• _ABOUT THIS EXERCISE_: Identify each line below that contains the word "none", and copy it out.

• _THE DATA_:
━━━━━━━━

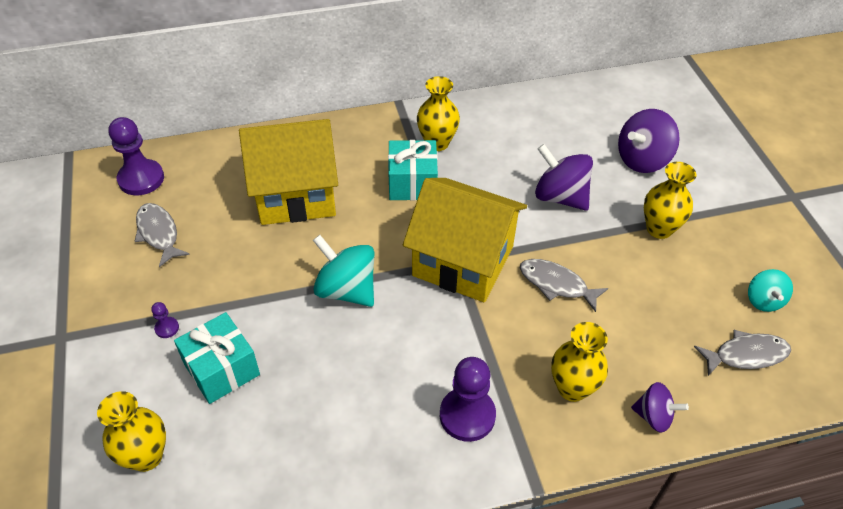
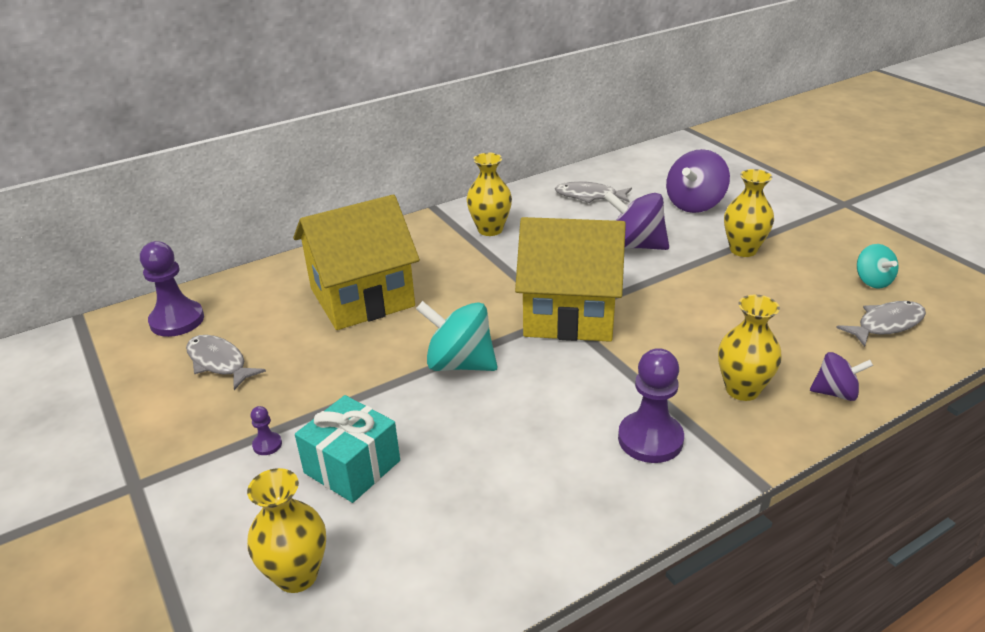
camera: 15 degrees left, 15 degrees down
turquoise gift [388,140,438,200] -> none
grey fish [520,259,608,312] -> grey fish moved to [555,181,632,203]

━━━━━━━━

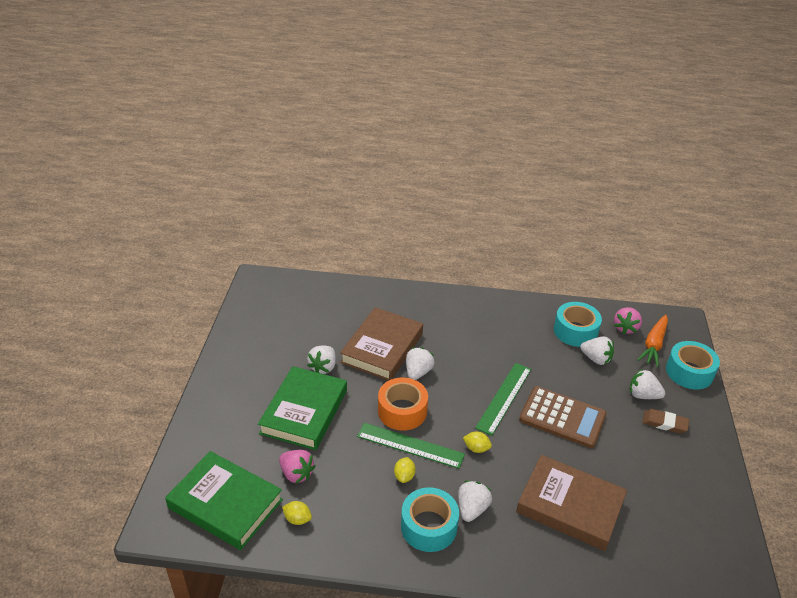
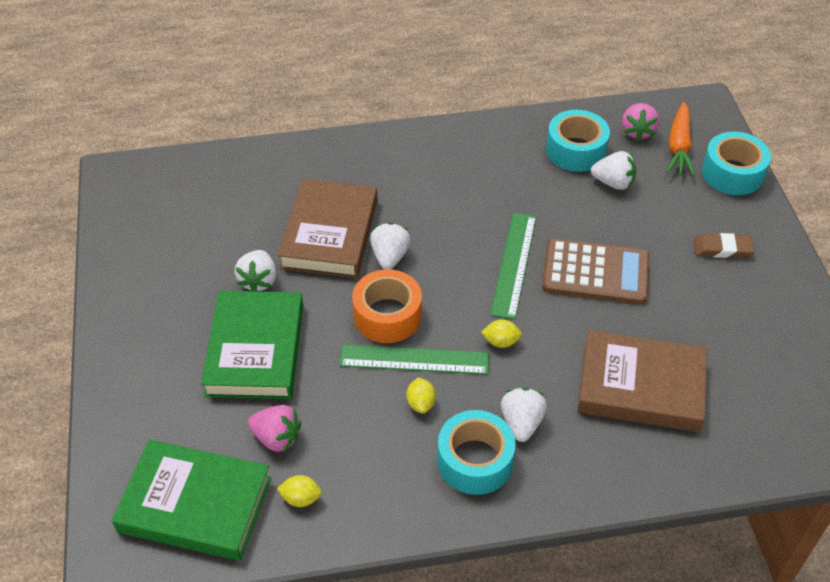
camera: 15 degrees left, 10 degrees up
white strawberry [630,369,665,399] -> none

━━━━━━━━

• _ANSWER TO THE PROBLEM_:
turquoise gift [388,140,438,200] -> none
white strawberry [630,369,665,399] -> none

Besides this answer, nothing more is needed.